What the exercise asks :: Below this line is a set of entries; quote exactly the lines from the line that contains "none -> pink brick D3 level 1" to the line that contains "none -> lime tile A11:B11 level 1", both lines included.

[Spatial reasoning data]
= = = = =

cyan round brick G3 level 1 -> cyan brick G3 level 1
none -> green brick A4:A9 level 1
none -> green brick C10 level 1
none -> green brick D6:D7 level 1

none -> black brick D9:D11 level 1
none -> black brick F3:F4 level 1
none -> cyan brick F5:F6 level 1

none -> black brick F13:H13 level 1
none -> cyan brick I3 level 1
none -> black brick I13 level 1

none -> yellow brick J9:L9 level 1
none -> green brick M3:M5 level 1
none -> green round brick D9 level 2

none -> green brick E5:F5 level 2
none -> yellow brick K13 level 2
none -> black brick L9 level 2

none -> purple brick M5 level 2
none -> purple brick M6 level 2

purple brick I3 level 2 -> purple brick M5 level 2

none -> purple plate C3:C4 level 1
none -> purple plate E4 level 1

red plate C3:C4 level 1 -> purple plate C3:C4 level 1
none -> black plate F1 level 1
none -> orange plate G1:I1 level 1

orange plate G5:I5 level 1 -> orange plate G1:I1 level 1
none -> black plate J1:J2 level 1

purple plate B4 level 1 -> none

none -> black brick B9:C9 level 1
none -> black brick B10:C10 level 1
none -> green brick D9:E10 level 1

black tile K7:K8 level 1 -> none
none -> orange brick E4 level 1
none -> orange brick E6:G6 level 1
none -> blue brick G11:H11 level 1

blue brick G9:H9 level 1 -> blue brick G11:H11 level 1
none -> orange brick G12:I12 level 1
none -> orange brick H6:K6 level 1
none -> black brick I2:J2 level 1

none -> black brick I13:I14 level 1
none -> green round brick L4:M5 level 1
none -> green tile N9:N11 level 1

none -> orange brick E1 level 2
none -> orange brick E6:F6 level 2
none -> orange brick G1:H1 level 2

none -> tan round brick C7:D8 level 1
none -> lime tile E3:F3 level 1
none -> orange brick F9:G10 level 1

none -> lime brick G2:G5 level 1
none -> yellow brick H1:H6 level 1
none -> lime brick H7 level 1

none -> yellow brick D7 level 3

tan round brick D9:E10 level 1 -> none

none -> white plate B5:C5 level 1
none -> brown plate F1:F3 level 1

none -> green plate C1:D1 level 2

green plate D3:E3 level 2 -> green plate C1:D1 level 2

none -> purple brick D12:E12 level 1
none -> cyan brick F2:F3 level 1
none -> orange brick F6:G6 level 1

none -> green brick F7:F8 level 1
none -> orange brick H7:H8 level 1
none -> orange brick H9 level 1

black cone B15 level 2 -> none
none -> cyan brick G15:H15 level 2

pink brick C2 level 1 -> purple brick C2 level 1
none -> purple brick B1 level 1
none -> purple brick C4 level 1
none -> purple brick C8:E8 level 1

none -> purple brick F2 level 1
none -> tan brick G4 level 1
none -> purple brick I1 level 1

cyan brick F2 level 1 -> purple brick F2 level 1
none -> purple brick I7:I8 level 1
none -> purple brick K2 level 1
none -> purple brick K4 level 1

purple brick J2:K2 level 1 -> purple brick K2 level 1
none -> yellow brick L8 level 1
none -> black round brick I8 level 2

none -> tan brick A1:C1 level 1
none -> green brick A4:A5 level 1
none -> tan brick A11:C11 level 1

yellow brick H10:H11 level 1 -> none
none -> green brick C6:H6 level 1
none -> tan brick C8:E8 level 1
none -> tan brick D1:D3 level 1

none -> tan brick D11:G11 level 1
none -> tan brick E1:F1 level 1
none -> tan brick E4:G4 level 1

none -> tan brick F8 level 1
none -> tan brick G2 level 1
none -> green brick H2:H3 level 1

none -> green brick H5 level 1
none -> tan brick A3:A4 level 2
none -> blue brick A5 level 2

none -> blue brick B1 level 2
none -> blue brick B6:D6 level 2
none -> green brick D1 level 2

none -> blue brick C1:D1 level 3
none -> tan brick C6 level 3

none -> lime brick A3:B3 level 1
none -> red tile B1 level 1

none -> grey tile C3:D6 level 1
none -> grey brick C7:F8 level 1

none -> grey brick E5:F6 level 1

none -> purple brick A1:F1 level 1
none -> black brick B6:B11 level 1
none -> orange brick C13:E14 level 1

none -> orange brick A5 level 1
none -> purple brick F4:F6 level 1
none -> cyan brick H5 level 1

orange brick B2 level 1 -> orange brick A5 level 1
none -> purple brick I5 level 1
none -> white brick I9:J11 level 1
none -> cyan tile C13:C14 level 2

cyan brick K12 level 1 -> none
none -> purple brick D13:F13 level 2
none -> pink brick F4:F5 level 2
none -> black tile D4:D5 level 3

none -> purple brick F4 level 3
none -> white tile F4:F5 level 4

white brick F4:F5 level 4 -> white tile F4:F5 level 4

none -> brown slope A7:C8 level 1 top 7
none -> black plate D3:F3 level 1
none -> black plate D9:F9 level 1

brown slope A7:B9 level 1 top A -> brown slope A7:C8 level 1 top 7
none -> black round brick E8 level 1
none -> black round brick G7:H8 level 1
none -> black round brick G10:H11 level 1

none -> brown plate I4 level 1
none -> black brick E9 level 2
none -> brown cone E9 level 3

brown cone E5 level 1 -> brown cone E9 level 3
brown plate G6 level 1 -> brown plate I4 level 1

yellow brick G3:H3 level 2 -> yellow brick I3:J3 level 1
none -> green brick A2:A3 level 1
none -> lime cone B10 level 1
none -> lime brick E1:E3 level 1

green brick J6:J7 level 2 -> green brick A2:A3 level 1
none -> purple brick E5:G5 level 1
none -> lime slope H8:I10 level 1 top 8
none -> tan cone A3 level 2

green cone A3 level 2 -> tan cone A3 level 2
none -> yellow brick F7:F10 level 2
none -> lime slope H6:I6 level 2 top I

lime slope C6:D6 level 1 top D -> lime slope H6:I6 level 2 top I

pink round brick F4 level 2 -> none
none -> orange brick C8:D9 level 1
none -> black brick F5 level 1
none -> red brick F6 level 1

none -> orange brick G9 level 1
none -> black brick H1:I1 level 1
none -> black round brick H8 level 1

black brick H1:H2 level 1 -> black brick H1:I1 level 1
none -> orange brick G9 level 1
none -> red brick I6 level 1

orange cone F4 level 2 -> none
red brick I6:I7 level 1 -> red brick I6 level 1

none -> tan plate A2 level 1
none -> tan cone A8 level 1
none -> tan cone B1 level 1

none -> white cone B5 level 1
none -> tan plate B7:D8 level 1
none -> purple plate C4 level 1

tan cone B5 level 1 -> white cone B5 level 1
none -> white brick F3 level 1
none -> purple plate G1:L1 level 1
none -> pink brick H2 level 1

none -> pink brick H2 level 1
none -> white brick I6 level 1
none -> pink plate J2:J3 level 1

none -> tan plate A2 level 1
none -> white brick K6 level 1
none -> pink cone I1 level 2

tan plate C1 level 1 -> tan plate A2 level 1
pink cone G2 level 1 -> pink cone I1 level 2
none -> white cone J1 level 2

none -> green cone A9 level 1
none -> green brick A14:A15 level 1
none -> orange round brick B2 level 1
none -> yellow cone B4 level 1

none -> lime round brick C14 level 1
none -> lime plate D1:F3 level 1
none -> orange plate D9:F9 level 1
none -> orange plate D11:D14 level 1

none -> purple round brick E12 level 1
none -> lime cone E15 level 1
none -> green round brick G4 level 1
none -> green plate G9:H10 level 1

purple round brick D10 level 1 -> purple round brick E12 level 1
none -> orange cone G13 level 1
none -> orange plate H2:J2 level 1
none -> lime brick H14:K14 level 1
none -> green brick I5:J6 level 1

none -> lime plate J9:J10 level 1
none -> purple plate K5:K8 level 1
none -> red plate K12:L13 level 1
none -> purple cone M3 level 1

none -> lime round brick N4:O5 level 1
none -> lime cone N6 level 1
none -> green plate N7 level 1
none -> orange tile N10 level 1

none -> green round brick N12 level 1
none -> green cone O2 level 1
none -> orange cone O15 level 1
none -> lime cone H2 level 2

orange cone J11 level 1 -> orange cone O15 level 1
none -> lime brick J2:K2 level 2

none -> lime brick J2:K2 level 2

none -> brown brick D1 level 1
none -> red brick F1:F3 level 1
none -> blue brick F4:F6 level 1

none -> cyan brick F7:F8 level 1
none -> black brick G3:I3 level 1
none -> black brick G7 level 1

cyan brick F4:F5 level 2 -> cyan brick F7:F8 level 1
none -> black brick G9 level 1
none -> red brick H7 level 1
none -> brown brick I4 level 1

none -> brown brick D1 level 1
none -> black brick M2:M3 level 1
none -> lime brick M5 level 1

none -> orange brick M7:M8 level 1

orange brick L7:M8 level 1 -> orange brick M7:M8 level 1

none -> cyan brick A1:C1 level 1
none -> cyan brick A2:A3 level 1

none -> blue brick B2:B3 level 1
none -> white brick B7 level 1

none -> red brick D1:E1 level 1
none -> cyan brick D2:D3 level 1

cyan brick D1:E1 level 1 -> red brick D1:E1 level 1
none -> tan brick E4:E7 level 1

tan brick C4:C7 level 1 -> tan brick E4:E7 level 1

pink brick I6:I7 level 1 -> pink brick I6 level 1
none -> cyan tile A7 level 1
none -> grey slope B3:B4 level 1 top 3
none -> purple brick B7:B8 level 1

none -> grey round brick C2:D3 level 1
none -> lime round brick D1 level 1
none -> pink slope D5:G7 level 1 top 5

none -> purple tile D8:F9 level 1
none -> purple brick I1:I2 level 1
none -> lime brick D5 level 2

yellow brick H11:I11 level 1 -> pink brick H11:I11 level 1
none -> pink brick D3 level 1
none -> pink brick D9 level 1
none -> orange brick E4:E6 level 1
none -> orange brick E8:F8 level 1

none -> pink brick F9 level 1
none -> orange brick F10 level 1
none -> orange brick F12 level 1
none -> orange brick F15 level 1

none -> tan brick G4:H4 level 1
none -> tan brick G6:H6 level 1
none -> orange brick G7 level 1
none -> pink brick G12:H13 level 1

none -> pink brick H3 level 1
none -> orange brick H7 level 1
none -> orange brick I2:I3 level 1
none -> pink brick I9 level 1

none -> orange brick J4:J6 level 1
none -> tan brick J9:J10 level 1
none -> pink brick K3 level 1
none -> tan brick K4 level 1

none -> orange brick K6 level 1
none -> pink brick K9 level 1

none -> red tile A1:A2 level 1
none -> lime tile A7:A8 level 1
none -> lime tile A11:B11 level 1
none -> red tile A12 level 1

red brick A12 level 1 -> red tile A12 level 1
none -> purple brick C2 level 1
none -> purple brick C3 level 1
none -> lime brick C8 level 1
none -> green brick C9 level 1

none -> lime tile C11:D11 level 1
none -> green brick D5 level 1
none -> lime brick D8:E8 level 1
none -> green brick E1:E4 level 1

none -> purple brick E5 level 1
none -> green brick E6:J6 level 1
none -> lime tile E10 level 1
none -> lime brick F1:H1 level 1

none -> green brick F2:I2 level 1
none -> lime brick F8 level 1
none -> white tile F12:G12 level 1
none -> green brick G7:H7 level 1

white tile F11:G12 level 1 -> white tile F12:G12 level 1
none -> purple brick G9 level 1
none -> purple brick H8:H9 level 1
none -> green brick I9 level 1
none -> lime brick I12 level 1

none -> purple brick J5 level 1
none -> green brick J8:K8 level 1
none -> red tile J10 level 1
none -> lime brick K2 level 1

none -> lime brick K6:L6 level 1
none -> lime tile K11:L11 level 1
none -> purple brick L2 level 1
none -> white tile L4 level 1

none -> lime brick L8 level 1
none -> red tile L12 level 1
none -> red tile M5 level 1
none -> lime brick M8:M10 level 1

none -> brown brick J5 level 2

= = = = =

Task result ::
none -> pink brick D3 level 1
none -> pink brick D9 level 1
none -> orange brick E4:E6 level 1
none -> orange brick E8:F8 level 1

none -> pink brick F9 level 1
none -> orange brick F10 level 1
none -> orange brick F12 level 1
none -> orange brick F15 level 1

none -> tan brick G4:H4 level 1
none -> tan brick G6:H6 level 1
none -> orange brick G7 level 1
none -> pink brick G12:H13 level 1

none -> pink brick H3 level 1
none -> orange brick H7 level 1
none -> orange brick I2:I3 level 1
none -> pink brick I9 level 1

none -> orange brick J4:J6 level 1
none -> tan brick J9:J10 level 1
none -> pink brick K3 level 1
none -> tan brick K4 level 1

none -> orange brick K6 level 1
none -> pink brick K9 level 1

none -> red tile A1:A2 level 1
none -> lime tile A7:A8 level 1
none -> lime tile A11:B11 level 1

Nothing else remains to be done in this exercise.